__Exercise goal__.
For the records below, please print exactly and only the lines from the one with "(black) [686 179]" down to the one with "to [283 219]", both ends included, omitting the pictures.

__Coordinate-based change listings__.
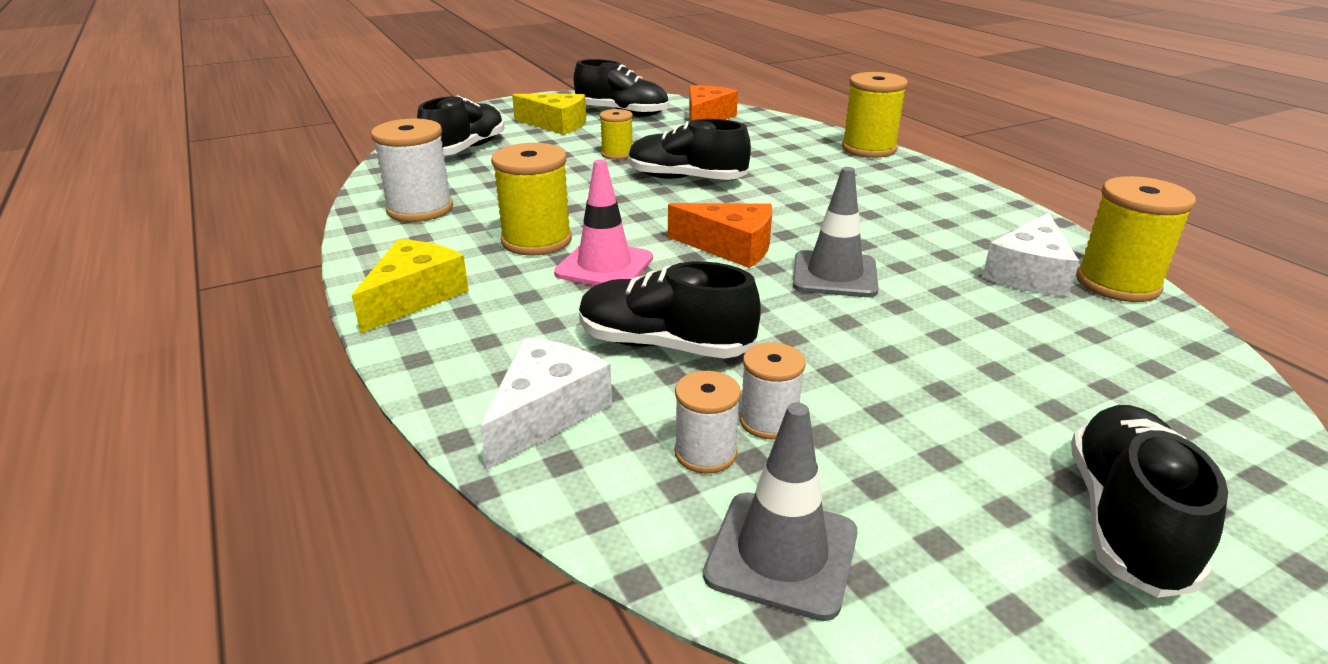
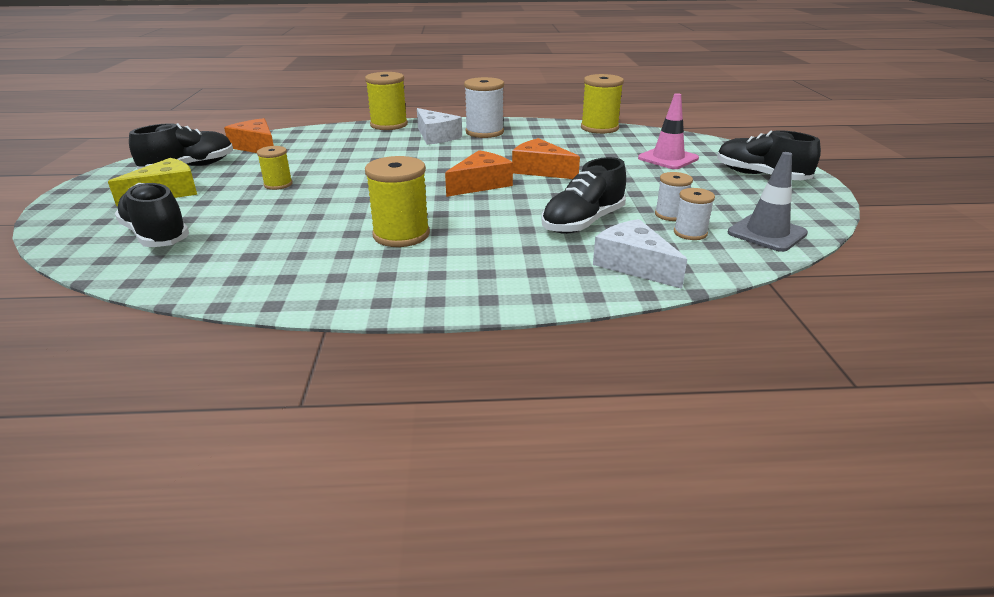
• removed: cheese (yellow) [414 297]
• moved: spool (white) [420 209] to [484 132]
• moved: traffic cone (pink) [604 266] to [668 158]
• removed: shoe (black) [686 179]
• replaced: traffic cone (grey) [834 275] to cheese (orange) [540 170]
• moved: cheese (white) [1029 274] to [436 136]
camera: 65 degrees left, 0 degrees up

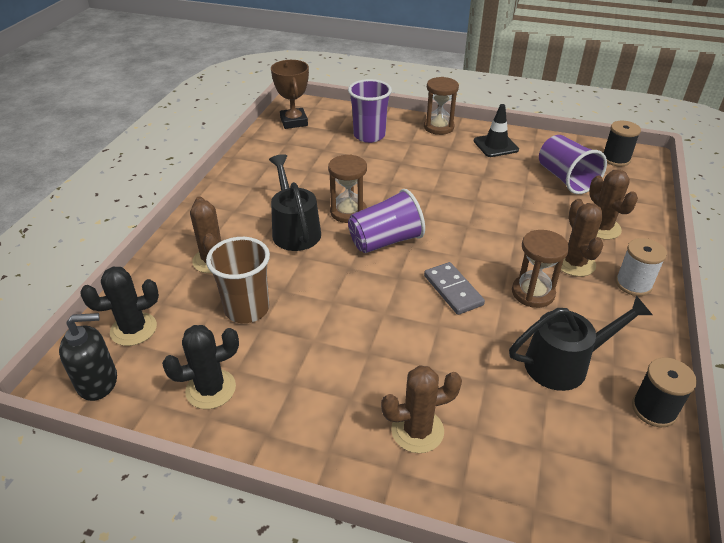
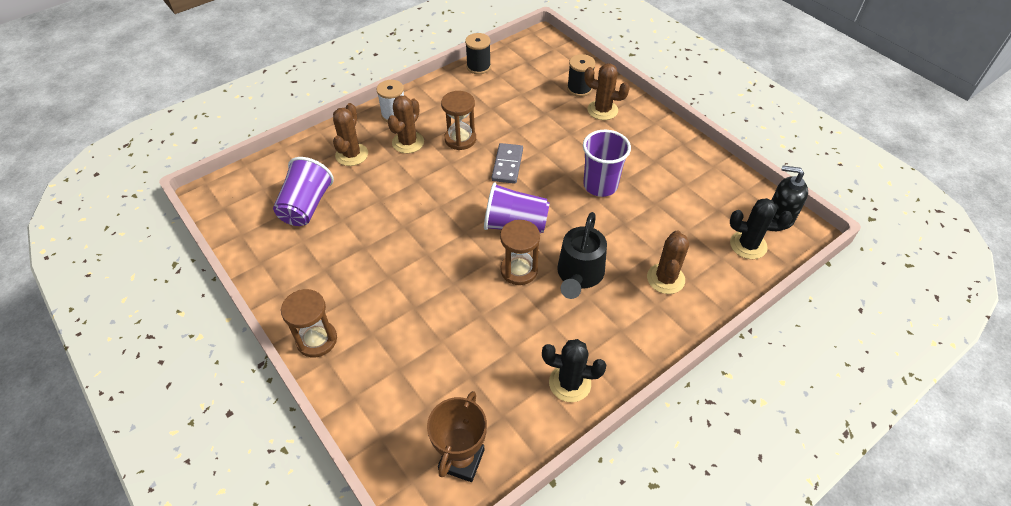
• moved: cactus (black) [211 389] to [570 383]
• removed: cup (brown) [247 309]
• moved: cup (purple) [369 135] to [600 185]
• removed: traffic cone (black) [495 145]
• removed: watering can (black) [565 363]
• moved: spool (black) [616 159] to [579 89]
camera: 145 degrees left, 10 degrees up

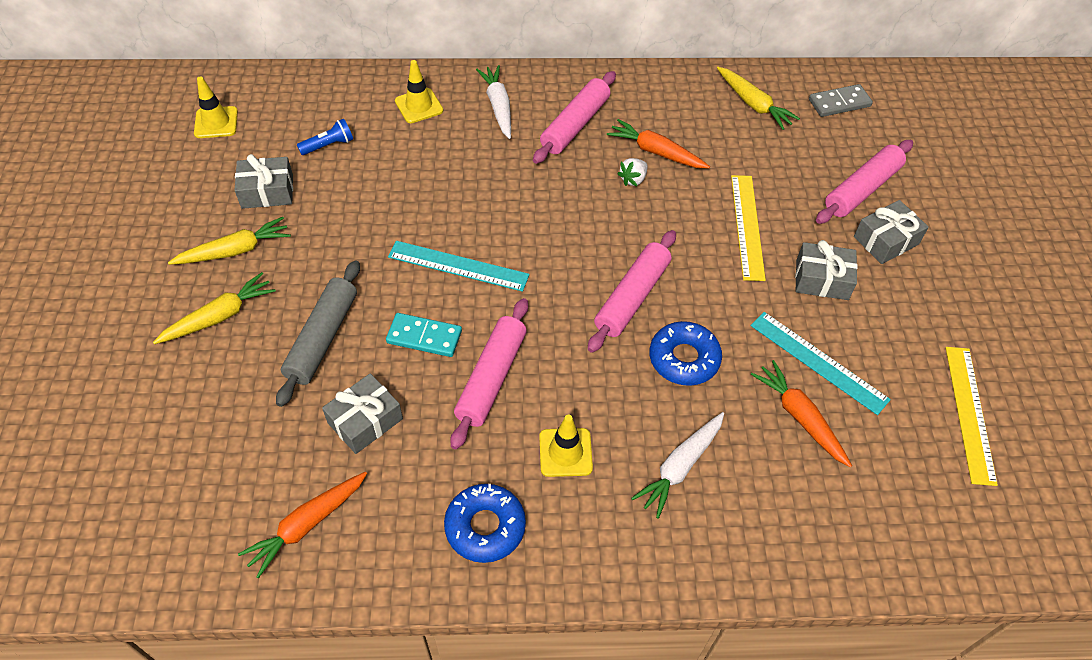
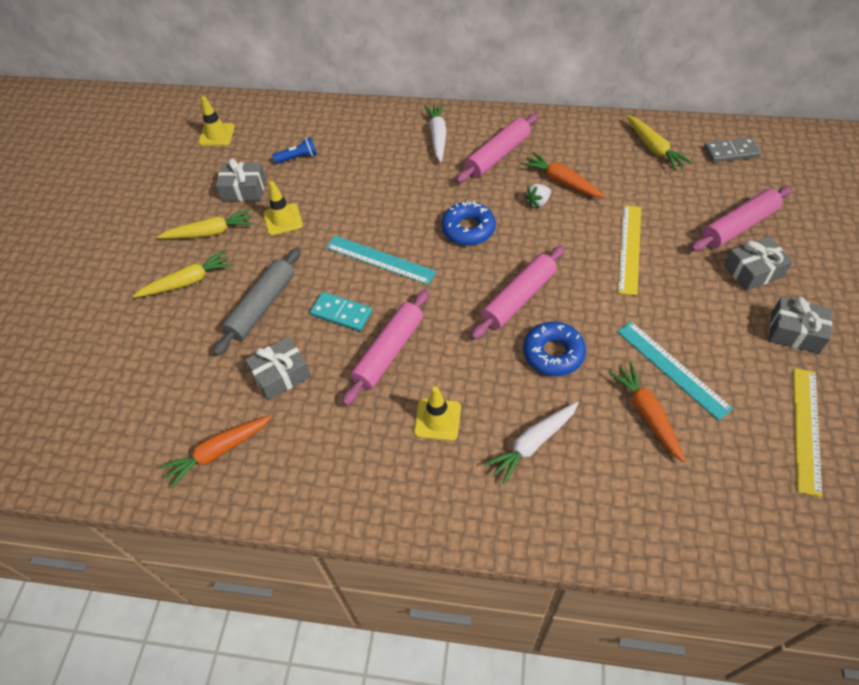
• moved: traffic cone (yellow) [419 106] to [283 219]
• moved: donut (blue) [485 527] to [468 229]
• moved: gift (grey) [822 279] to [795 332]
camera: 15 degrees right, 0 degrees up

__Answer for this exercise__.
• removed: shoe (black) [686 179]
• replaced: traffic cone (grey) [834 275] to cheese (orange) [540 170]
• moved: cheese (white) [1029 274] to [436 136]
camera: 65 degrees left, 0 degrees up

• moved: cactus (black) [211 389] to [570 383]
• removed: cup (brown) [247 309]
• moved: cup (purple) [369 135] to [600 185]
• removed: traffic cone (black) [495 145]
• removed: watering can (black) [565 363]
• moved: spool (black) [616 159] to [579 89]
camera: 145 degrees left, 10 degrees up

• moved: traffic cone (yellow) [419 106] to [283 219]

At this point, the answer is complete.